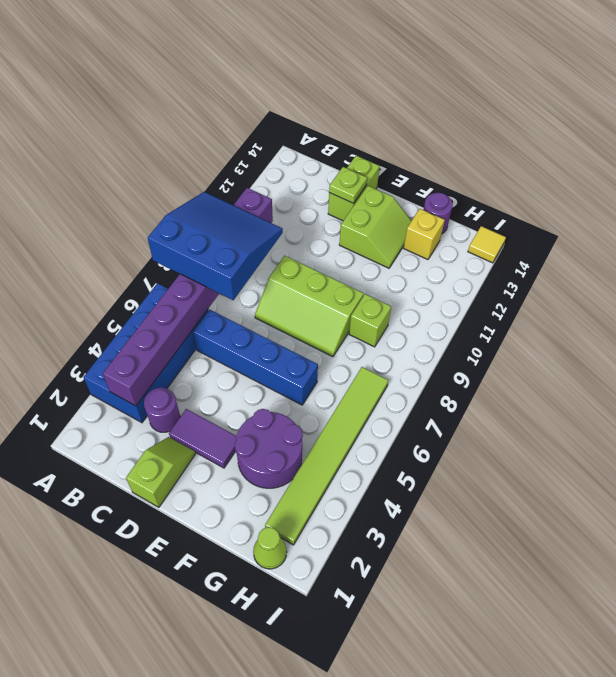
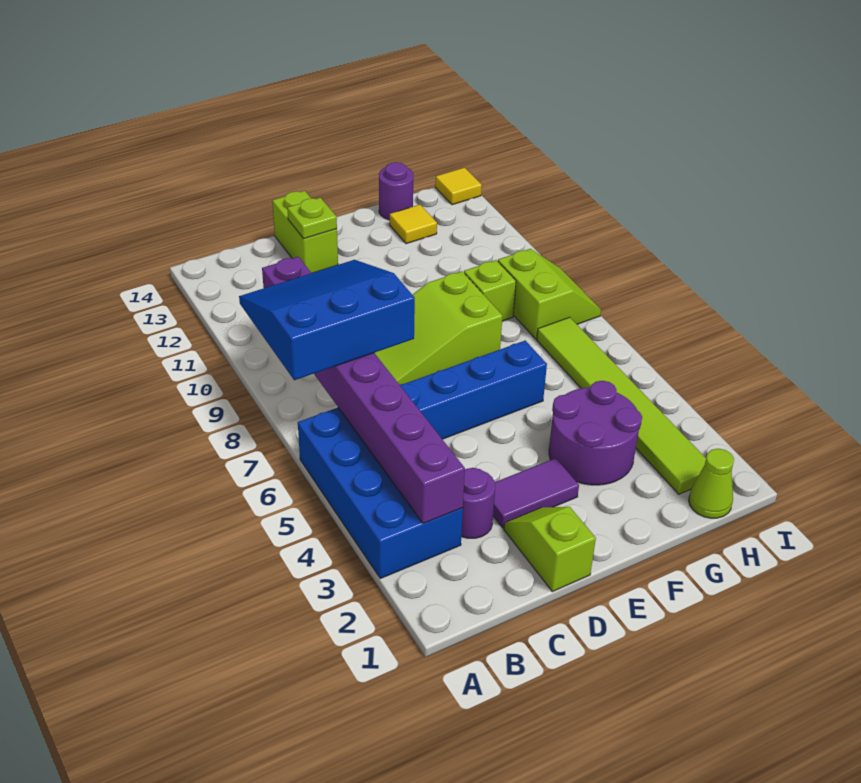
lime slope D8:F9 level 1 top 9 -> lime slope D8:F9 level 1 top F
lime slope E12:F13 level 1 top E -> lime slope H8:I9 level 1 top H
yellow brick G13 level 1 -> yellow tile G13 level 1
+ + + + +
Look through the data above for the string "lime" and copy every line where it appears.

### Exercise response:
lime slope D8:F9 level 1 top 9 -> lime slope D8:F9 level 1 top F
lime slope E12:F13 level 1 top E -> lime slope H8:I9 level 1 top H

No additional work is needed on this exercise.